Study material
=======

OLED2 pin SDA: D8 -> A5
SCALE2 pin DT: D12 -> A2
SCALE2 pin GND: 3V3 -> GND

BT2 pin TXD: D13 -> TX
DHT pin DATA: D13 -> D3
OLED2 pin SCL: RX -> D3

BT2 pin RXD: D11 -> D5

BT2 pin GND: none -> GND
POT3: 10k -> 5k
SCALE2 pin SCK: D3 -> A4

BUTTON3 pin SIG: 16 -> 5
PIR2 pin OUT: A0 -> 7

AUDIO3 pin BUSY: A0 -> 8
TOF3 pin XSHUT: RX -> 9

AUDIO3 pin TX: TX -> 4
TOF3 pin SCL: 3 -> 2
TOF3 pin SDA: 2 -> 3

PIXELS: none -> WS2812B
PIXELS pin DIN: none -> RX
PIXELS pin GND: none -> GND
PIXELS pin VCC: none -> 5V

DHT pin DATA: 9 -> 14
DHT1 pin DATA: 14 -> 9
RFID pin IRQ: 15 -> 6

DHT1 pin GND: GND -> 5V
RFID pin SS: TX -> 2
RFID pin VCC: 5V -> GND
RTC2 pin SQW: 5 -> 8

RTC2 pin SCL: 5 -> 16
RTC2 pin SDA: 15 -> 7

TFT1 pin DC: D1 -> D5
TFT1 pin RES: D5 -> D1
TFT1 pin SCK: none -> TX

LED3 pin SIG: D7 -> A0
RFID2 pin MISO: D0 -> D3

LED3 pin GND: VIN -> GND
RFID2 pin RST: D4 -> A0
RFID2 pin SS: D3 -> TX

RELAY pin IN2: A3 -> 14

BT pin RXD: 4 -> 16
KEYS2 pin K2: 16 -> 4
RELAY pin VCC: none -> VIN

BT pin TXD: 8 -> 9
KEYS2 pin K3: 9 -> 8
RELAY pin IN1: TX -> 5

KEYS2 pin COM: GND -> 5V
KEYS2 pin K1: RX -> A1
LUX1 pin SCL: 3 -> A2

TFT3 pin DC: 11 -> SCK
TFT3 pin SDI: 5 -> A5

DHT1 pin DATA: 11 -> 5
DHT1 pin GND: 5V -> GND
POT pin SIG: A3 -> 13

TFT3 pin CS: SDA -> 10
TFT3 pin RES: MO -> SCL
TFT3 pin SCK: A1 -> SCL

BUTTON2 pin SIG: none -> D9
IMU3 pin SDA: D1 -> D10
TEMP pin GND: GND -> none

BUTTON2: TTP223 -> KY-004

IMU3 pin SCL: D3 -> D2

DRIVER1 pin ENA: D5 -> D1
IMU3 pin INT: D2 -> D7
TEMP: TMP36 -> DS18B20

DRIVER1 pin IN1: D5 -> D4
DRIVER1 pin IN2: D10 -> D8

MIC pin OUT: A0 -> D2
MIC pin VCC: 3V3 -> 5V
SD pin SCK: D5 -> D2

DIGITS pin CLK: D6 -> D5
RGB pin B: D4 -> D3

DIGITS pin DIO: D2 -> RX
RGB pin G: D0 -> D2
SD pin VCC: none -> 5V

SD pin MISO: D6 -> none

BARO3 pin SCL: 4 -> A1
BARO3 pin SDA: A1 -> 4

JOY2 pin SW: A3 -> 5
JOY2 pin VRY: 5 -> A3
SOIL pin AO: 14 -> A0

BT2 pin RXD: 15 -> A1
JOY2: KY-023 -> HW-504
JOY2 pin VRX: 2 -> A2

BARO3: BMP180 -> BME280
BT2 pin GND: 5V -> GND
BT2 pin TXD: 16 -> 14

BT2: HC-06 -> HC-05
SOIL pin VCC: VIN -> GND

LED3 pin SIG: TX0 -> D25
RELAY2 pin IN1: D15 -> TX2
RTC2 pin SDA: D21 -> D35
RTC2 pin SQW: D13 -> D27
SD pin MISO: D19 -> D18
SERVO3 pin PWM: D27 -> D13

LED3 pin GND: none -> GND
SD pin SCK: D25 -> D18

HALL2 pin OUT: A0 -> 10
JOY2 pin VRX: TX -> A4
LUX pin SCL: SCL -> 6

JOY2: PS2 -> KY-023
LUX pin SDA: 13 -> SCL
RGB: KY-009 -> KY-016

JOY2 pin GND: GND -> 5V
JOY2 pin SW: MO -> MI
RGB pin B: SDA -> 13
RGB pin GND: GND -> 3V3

=======

Problem description
Could you copy out every record above exactly as it appears?

Output of the task
OLED2 pin SDA: D8 -> A5
SCALE2 pin DT: D12 -> A2
SCALE2 pin GND: 3V3 -> GND

BT2 pin TXD: D13 -> TX
DHT pin DATA: D13 -> D3
OLED2 pin SCL: RX -> D3

BT2 pin RXD: D11 -> D5

BT2 pin GND: none -> GND
POT3: 10k -> 5k
SCALE2 pin SCK: D3 -> A4

BUTTON3 pin SIG: 16 -> 5
PIR2 pin OUT: A0 -> 7

AUDIO3 pin BUSY: A0 -> 8
TOF3 pin XSHUT: RX -> 9

AUDIO3 pin TX: TX -> 4
TOF3 pin SCL: 3 -> 2
TOF3 pin SDA: 2 -> 3

PIXELS: none -> WS2812B
PIXELS pin DIN: none -> RX
PIXELS pin GND: none -> GND
PIXELS pin VCC: none -> 5V

DHT pin DATA: 9 -> 14
DHT1 pin DATA: 14 -> 9
RFID pin IRQ: 15 -> 6

DHT1 pin GND: GND -> 5V
RFID pin SS: TX -> 2
RFID pin VCC: 5V -> GND
RTC2 pin SQW: 5 -> 8

RTC2 pin SCL: 5 -> 16
RTC2 pin SDA: 15 -> 7

TFT1 pin DC: D1 -> D5
TFT1 pin RES: D5 -> D1
TFT1 pin SCK: none -> TX

LED3 pin SIG: D7 -> A0
RFID2 pin MISO: D0 -> D3

LED3 pin GND: VIN -> GND
RFID2 pin RST: D4 -> A0
RFID2 pin SS: D3 -> TX

RELAY pin IN2: A3 -> 14

BT pin RXD: 4 -> 16
KEYS2 pin K2: 16 -> 4
RELAY pin VCC: none -> VIN

BT pin TXD: 8 -> 9
KEYS2 pin K3: 9 -> 8
RELAY pin IN1: TX -> 5

KEYS2 pin COM: GND -> 5V
KEYS2 pin K1: RX -> A1
LUX1 pin SCL: 3 -> A2

TFT3 pin DC: 11 -> SCK
TFT3 pin SDI: 5 -> A5

DHT1 pin DATA: 11 -> 5
DHT1 pin GND: 5V -> GND
POT pin SIG: A3 -> 13

TFT3 pin CS: SDA -> 10
TFT3 pin RES: MO -> SCL
TFT3 pin SCK: A1 -> SCL

BUTTON2 pin SIG: none -> D9
IMU3 pin SDA: D1 -> D10
TEMP pin GND: GND -> none

BUTTON2: TTP223 -> KY-004

IMU3 pin SCL: D3 -> D2

DRIVER1 pin ENA: D5 -> D1
IMU3 pin INT: D2 -> D7
TEMP: TMP36 -> DS18B20

DRIVER1 pin IN1: D5 -> D4
DRIVER1 pin IN2: D10 -> D8

MIC pin OUT: A0 -> D2
MIC pin VCC: 3V3 -> 5V
SD pin SCK: D5 -> D2

DIGITS pin CLK: D6 -> D5
RGB pin B: D4 -> D3

DIGITS pin DIO: D2 -> RX
RGB pin G: D0 -> D2
SD pin VCC: none -> 5V

SD pin MISO: D6 -> none

BARO3 pin SCL: 4 -> A1
BARO3 pin SDA: A1 -> 4

JOY2 pin SW: A3 -> 5
JOY2 pin VRY: 5 -> A3
SOIL pin AO: 14 -> A0

BT2 pin RXD: 15 -> A1
JOY2: KY-023 -> HW-504
JOY2 pin VRX: 2 -> A2

BARO3: BMP180 -> BME280
BT2 pin GND: 5V -> GND
BT2 pin TXD: 16 -> 14

BT2: HC-06 -> HC-05
SOIL pin VCC: VIN -> GND

LED3 pin SIG: TX0 -> D25
RELAY2 pin IN1: D15 -> TX2
RTC2 pin SDA: D21 -> D35
RTC2 pin SQW: D13 -> D27
SD pin MISO: D19 -> D18
SERVO3 pin PWM: D27 -> D13

LED3 pin GND: none -> GND
SD pin SCK: D25 -> D18

HALL2 pin OUT: A0 -> 10
JOY2 pin VRX: TX -> A4
LUX pin SCL: SCL -> 6

JOY2: PS2 -> KY-023
LUX pin SDA: 13 -> SCL
RGB: KY-009 -> KY-016

JOY2 pin GND: GND -> 5V
JOY2 pin SW: MO -> MI
RGB pin B: SDA -> 13
RGB pin GND: GND -> 3V3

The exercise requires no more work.